▶ [PROMPT]
For this exercise, print only the lines from the one containing "blue circle: (136, 137) -> (121, 132), moved" through the end of the material below, exactly as given.

▶ [DATA FOR THE TASK]

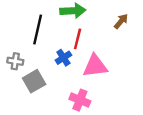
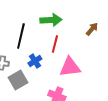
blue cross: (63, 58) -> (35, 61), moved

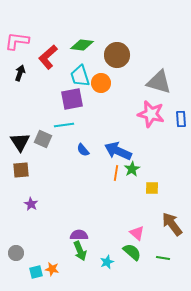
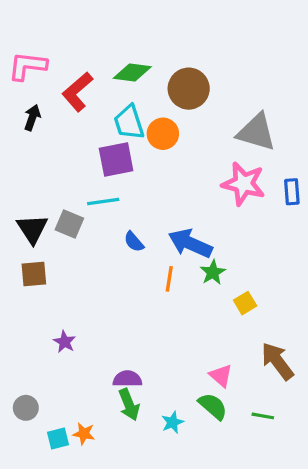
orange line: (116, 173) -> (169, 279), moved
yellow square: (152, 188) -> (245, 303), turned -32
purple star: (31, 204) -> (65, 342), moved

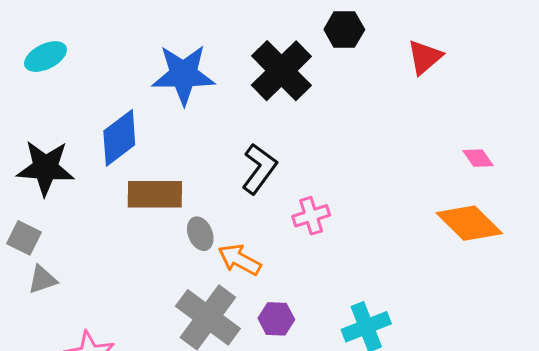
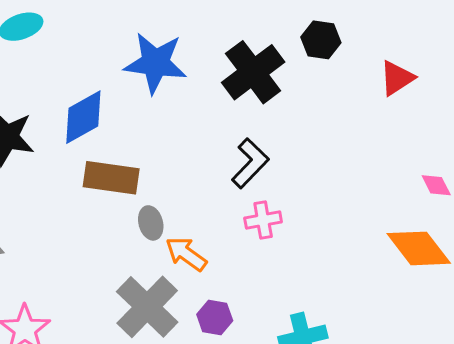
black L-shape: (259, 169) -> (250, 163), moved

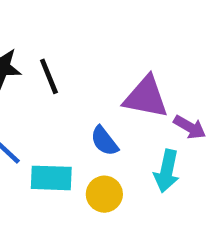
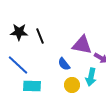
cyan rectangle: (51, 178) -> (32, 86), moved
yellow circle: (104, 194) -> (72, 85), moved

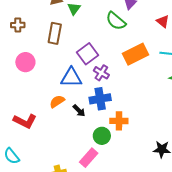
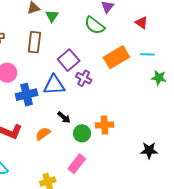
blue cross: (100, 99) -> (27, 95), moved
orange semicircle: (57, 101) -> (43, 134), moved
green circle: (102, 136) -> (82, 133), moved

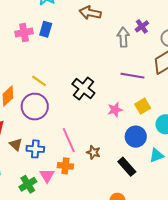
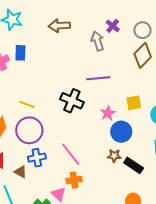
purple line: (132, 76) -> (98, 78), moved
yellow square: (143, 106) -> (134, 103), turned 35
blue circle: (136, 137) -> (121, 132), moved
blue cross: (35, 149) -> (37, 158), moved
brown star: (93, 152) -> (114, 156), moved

▶ [RESULT FOR THIS EXERCISE]
blue circle: (136, 137) -> (121, 132), moved
blue cross: (35, 149) -> (37, 158), moved
brown star: (93, 152) -> (114, 156), moved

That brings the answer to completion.